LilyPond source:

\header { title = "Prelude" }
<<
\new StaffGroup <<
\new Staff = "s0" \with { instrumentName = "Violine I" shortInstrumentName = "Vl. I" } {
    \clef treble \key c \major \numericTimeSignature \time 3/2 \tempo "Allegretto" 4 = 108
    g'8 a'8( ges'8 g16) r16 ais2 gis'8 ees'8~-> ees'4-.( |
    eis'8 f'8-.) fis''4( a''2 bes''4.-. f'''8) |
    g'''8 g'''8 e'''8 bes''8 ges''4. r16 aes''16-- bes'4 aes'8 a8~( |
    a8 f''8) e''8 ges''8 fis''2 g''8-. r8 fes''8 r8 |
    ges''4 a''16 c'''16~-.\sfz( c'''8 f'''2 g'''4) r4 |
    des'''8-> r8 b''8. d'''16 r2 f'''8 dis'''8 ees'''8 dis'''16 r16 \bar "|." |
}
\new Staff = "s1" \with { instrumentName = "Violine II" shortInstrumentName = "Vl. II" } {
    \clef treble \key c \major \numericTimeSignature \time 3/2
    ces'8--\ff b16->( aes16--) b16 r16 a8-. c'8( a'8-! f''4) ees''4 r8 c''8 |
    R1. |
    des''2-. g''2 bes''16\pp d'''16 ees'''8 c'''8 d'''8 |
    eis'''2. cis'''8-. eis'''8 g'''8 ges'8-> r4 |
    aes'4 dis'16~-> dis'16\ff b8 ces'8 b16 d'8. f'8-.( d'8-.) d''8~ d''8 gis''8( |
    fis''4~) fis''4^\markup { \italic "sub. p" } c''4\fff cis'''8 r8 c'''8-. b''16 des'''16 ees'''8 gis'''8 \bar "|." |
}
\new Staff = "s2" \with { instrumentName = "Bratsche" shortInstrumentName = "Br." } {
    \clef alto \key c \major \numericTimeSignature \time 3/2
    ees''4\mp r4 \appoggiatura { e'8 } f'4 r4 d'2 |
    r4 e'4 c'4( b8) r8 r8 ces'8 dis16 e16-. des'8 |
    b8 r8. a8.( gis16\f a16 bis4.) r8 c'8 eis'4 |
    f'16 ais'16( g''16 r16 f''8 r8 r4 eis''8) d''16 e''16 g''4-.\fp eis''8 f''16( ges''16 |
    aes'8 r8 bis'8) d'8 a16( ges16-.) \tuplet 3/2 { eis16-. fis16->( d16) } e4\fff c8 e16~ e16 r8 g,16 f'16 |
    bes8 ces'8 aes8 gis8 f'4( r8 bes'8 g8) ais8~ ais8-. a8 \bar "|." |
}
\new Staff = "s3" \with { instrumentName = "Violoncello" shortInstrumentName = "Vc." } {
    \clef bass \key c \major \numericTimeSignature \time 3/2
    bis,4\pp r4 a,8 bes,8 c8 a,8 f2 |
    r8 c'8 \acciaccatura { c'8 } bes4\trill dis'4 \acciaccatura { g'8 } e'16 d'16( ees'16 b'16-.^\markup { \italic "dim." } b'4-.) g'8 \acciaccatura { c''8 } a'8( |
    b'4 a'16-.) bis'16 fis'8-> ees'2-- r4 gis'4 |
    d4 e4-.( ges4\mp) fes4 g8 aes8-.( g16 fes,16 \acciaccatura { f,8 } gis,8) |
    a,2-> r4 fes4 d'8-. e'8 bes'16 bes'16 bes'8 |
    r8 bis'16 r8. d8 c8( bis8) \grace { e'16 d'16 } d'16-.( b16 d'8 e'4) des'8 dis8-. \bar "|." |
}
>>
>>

━━━━━━━━━━━━━━━━━━━━━━━━━━━━━━

§ **目标**
请从上面的记录中筛选出所有含有字符串“numericTimeSignature”的行，并逐行抄出，匹配时区分大小写。

§ **本题解答**
    \clef treble \key c \major \numericTimeSignature \time 3/2 \tempo "Allegretto" 4 = 108
    \clef treble \key c \major \numericTimeSignature \time 3/2
    \clef alto \key c \major \numericTimeSignature \time 3/2
    \clef bass \key c \major \numericTimeSignature \time 3/2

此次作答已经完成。